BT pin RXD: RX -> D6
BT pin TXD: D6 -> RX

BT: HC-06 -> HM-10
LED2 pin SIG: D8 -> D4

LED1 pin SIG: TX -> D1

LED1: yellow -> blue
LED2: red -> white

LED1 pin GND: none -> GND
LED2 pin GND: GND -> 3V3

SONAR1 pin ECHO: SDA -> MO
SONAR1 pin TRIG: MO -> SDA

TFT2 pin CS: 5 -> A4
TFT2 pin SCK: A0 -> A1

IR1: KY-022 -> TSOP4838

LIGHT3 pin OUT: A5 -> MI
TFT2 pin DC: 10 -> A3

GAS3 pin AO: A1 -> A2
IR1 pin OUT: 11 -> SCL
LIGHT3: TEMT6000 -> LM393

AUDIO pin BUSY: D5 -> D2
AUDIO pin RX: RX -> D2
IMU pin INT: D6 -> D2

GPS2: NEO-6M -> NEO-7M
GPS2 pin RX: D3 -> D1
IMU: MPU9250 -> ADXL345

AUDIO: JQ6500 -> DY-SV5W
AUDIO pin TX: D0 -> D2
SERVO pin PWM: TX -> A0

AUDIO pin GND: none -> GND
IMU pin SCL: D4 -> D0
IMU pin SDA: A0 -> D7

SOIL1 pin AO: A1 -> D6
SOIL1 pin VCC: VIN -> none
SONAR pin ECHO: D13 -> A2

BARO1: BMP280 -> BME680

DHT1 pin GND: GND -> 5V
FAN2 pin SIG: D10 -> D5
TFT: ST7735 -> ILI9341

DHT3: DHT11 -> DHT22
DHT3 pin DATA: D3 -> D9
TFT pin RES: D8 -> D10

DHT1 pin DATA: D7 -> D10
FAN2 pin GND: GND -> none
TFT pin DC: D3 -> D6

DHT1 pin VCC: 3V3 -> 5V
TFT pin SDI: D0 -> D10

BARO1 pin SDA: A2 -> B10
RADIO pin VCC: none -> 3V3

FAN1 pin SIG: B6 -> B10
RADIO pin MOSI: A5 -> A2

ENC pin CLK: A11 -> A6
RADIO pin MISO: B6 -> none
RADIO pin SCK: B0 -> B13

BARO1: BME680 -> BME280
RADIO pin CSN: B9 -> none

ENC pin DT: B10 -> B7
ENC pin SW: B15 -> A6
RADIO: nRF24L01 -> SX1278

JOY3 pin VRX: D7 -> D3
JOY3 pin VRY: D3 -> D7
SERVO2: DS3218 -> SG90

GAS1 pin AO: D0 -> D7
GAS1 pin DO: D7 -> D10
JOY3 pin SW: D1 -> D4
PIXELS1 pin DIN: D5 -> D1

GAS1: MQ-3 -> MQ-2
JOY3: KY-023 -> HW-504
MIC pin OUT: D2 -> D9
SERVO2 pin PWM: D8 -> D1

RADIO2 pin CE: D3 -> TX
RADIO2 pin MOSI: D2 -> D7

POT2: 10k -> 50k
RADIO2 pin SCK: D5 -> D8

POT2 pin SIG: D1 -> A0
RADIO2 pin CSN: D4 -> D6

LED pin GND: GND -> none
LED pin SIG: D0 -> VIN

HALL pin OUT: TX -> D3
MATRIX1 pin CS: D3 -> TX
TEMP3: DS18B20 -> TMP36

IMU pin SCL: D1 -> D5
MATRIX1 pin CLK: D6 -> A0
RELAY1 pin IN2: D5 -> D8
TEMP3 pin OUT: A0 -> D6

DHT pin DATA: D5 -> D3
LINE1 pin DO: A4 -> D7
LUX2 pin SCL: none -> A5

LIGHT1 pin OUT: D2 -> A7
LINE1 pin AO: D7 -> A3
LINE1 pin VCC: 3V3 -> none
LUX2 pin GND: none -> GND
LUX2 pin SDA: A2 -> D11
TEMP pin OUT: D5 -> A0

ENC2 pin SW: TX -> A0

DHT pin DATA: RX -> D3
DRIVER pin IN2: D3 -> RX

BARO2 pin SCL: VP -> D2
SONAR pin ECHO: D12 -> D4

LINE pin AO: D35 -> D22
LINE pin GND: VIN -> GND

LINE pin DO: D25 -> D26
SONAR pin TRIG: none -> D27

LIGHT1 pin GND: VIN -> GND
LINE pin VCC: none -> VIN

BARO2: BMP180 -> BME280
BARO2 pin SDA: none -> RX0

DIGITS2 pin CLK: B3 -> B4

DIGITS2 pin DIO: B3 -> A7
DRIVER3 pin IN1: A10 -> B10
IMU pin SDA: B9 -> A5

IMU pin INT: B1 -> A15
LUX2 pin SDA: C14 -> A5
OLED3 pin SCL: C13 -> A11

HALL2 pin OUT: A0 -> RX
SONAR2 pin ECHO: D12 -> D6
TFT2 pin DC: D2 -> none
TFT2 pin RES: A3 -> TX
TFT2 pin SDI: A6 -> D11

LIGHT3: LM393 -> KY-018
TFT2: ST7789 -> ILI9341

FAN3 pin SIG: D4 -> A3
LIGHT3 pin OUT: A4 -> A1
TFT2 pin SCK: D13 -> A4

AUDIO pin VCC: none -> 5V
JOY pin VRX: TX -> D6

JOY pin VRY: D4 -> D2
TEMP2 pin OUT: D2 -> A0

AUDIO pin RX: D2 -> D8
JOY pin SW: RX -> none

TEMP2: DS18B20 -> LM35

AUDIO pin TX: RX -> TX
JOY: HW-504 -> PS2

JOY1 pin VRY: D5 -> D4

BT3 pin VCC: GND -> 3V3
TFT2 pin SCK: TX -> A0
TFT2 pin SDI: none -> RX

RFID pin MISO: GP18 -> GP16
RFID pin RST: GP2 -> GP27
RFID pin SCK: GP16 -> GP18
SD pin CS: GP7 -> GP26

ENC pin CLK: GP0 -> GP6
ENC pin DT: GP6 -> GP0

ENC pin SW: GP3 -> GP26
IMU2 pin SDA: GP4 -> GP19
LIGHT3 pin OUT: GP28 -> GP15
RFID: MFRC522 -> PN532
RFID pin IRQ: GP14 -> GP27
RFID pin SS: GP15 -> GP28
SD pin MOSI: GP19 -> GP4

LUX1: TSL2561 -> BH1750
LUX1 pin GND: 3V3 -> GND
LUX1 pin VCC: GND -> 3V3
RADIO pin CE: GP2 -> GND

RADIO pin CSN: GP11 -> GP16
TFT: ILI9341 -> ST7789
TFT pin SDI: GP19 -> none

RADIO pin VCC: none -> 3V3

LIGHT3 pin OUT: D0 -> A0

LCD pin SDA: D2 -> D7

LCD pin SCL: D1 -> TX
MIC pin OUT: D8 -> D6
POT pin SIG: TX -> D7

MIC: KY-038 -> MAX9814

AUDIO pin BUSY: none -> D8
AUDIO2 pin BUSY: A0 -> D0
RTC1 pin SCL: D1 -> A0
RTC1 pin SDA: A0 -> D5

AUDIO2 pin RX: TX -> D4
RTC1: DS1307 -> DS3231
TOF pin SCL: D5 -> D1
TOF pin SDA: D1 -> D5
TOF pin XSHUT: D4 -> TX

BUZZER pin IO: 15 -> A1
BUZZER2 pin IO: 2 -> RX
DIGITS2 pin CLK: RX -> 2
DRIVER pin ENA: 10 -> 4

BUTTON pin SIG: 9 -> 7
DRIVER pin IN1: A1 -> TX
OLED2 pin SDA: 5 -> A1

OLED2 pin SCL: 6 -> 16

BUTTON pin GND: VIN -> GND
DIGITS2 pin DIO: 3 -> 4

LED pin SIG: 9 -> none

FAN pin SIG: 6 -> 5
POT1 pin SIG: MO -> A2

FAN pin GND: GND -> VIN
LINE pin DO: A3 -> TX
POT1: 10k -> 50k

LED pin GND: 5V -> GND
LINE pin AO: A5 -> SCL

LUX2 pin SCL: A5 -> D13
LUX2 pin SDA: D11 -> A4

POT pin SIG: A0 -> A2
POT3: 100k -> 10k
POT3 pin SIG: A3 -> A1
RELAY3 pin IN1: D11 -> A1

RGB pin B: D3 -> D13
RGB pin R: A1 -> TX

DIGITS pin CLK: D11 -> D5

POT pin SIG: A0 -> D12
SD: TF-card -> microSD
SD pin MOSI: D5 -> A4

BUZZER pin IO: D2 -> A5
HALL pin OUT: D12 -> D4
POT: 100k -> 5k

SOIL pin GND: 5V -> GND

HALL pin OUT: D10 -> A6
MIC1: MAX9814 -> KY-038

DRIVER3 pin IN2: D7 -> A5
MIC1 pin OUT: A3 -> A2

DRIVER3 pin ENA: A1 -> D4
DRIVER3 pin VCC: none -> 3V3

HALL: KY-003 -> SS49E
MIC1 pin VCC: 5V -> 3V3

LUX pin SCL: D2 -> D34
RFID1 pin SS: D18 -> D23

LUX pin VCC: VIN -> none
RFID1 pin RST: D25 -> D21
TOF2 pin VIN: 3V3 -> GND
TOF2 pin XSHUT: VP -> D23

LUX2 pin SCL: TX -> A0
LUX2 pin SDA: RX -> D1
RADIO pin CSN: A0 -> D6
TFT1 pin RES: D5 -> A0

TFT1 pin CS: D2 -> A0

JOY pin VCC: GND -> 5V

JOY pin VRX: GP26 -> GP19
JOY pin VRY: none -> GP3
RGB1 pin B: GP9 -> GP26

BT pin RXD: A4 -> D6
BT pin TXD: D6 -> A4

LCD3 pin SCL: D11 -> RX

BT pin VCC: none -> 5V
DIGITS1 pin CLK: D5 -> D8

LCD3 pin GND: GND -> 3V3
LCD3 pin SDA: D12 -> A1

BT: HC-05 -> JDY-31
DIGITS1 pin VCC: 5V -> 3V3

**Instructions for the task**:
Since only part of the listing is wanted, copy exactly the lines from the one holding "LUX2 pin SDA: A2 -> D11" to the one holding "TFT pin SDI: GP19 -> none", both included.

**Completed exercise**:
LUX2 pin SDA: A2 -> D11
TEMP pin OUT: D5 -> A0

ENC2 pin SW: TX -> A0

DHT pin DATA: RX -> D3
DRIVER pin IN2: D3 -> RX

BARO2 pin SCL: VP -> D2
SONAR pin ECHO: D12 -> D4

LINE pin AO: D35 -> D22
LINE pin GND: VIN -> GND

LINE pin DO: D25 -> D26
SONAR pin TRIG: none -> D27

LIGHT1 pin GND: VIN -> GND
LINE pin VCC: none -> VIN

BARO2: BMP180 -> BME280
BARO2 pin SDA: none -> RX0

DIGITS2 pin CLK: B3 -> B4

DIGITS2 pin DIO: B3 -> A7
DRIVER3 pin IN1: A10 -> B10
IMU pin SDA: B9 -> A5

IMU pin INT: B1 -> A15
LUX2 pin SDA: C14 -> A5
OLED3 pin SCL: C13 -> A11

HALL2 pin OUT: A0 -> RX
SONAR2 pin ECHO: D12 -> D6
TFT2 pin DC: D2 -> none
TFT2 pin RES: A3 -> TX
TFT2 pin SDI: A6 -> D11

LIGHT3: LM393 -> KY-018
TFT2: ST7789 -> ILI9341

FAN3 pin SIG: D4 -> A3
LIGHT3 pin OUT: A4 -> A1
TFT2 pin SCK: D13 -> A4

AUDIO pin VCC: none -> 5V
JOY pin VRX: TX -> D6

JOY pin VRY: D4 -> D2
TEMP2 pin OUT: D2 -> A0

AUDIO pin RX: D2 -> D8
JOY pin SW: RX -> none

TEMP2: DS18B20 -> LM35

AUDIO pin TX: RX -> TX
JOY: HW-504 -> PS2

JOY1 pin VRY: D5 -> D4

BT3 pin VCC: GND -> 3V3
TFT2 pin SCK: TX -> A0
TFT2 pin SDI: none -> RX

RFID pin MISO: GP18 -> GP16
RFID pin RST: GP2 -> GP27
RFID pin SCK: GP16 -> GP18
SD pin CS: GP7 -> GP26

ENC pin CLK: GP0 -> GP6
ENC pin DT: GP6 -> GP0

ENC pin SW: GP3 -> GP26
IMU2 pin SDA: GP4 -> GP19
LIGHT3 pin OUT: GP28 -> GP15
RFID: MFRC522 -> PN532
RFID pin IRQ: GP14 -> GP27
RFID pin SS: GP15 -> GP28
SD pin MOSI: GP19 -> GP4

LUX1: TSL2561 -> BH1750
LUX1 pin GND: 3V3 -> GND
LUX1 pin VCC: GND -> 3V3
RADIO pin CE: GP2 -> GND

RADIO pin CSN: GP11 -> GP16
TFT: ILI9341 -> ST7789
TFT pin SDI: GP19 -> none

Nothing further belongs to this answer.